[MATERIAL PROVIDED Boundary: Start]

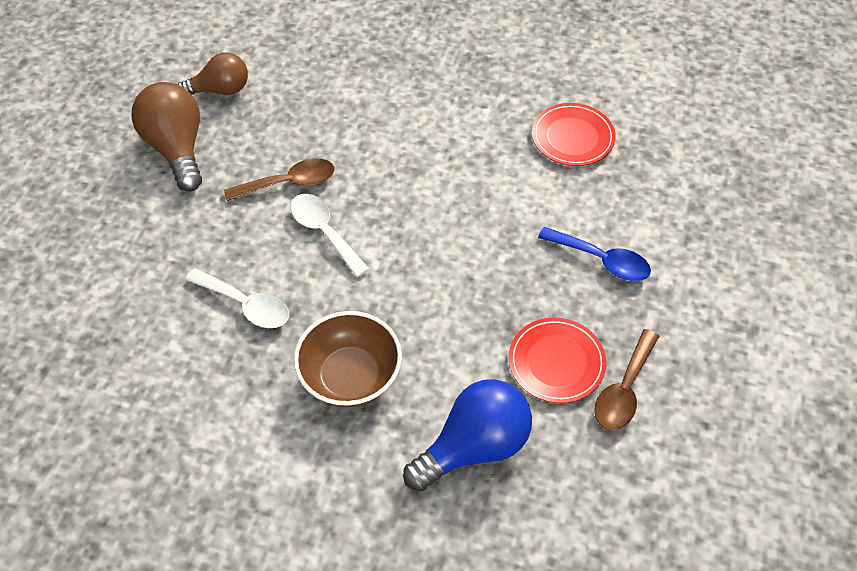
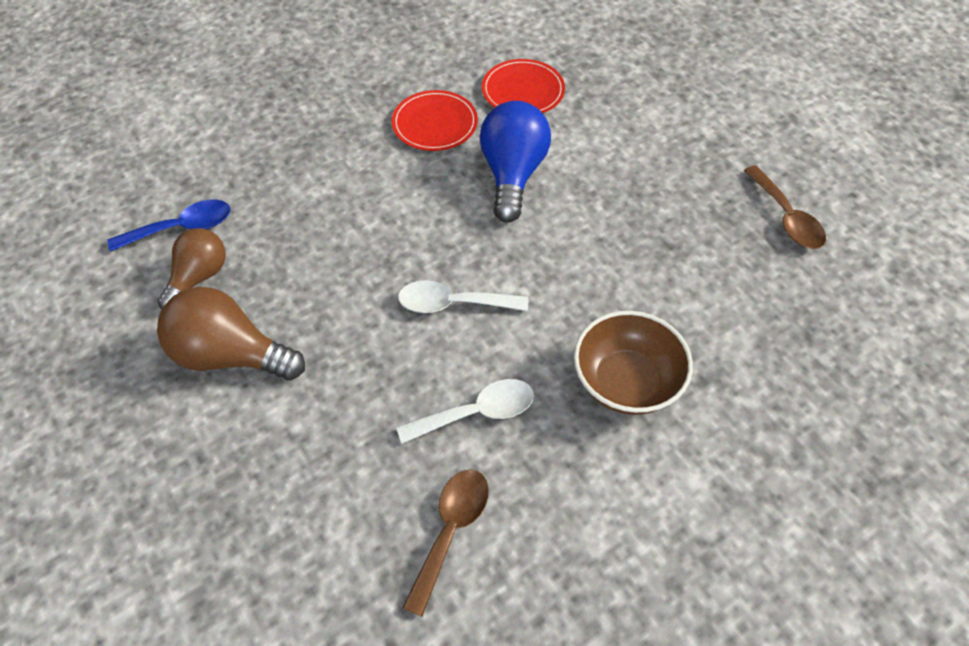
camera: 50 degrees left, 0 degrees up
brown spoon [224,158,334,201] -> brown spoon moved to [402,469,489,617]
blue light bulb [403,379,532,491] -> blue light bulb moved to [480,101,551,223]
red plate [509,318,606,403] -> red plate moved to [392,90,478,151]
blue spoon [538,227,651,281] -> blue spoon moved to [108,200,230,252]

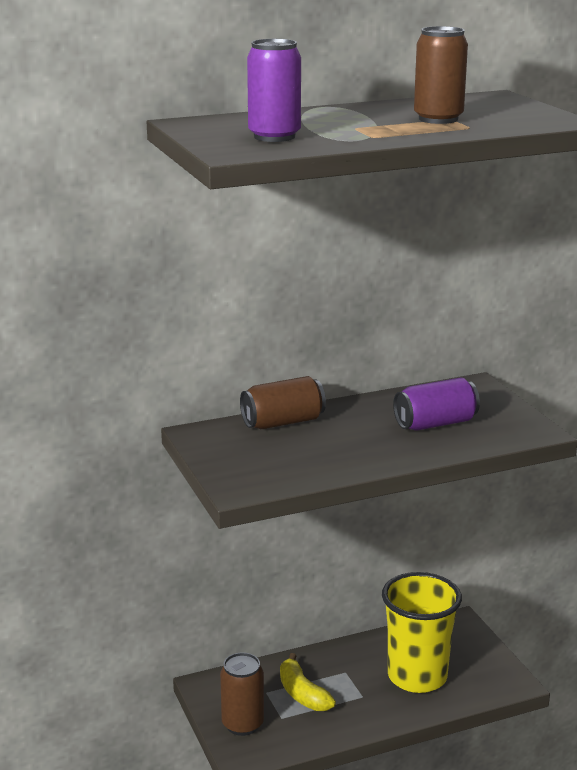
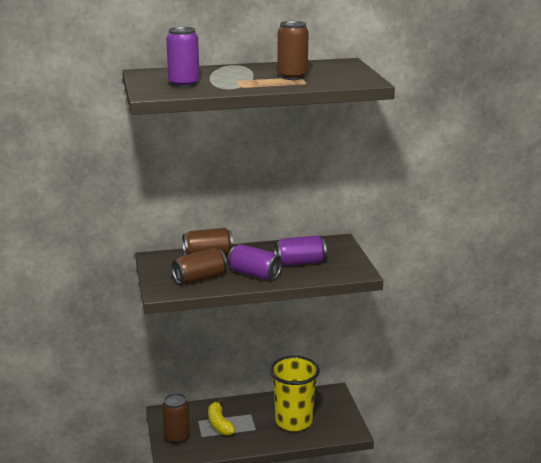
camera: 10 degrees right, 0 degrees up
none -> brown can [172,248,227,284]
none -> purple can [228,244,282,280]

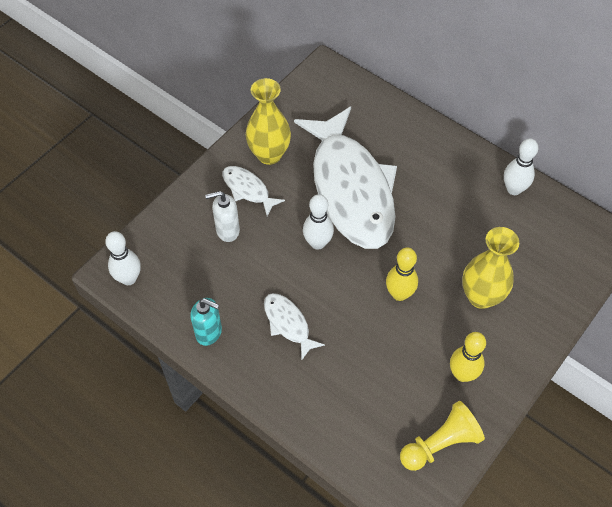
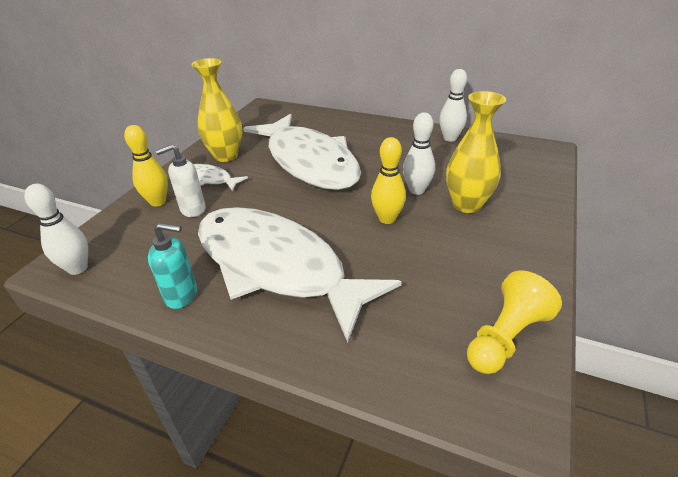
camera: 15 degrees left, 20 degrees down
white fish [264,293,325,361] -> white fish [198,207,402,343], size x2.43
white bowling pin [303,194,334,250] -> white bowling pin moved to [403,112,435,195]
yellow bowling pin [450,332,486,382] -> yellow bowling pin moved to [124,125,168,207]

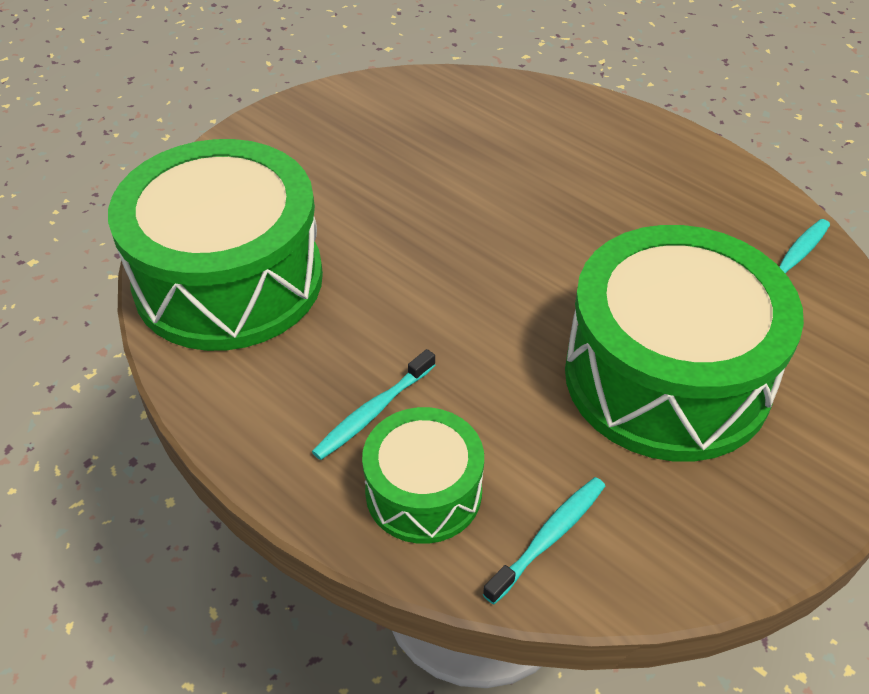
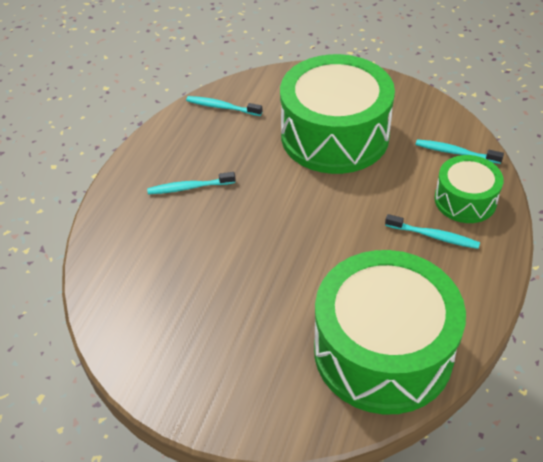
camera: 110 degrees left, 0 degrees up
none -> turquoise toothbrush [147,172,236,194]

[MATERIAL PROVIDED Boundary: End]

- TASK TO CARRY OUT: Please give back every line above exactly as it stands, without pictures.

- ANSWER SECTION:
camera: 50 degrees left, 0 degrees up
brown spoon [224,158,334,201] -> brown spoon moved to [402,469,489,617]
blue light bulb [403,379,532,491] -> blue light bulb moved to [480,101,551,223]
red plate [509,318,606,403] -> red plate moved to [392,90,478,151]
blue spoon [538,227,651,281] -> blue spoon moved to [108,200,230,252]

camera: 10 degrees right, 0 degrees up
none -> brown can [172,248,227,284]
none -> purple can [228,244,282,280]

camera: 15 degrees left, 20 degrees down
white fish [264,293,325,361] -> white fish [198,207,402,343], size x2.43
white bowling pin [303,194,334,250] -> white bowling pin moved to [403,112,435,195]
yellow bowling pin [450,332,486,382] -> yellow bowling pin moved to [124,125,168,207]

camera: 110 degrees left, 0 degrees up
none -> turquoise toothbrush [147,172,236,194]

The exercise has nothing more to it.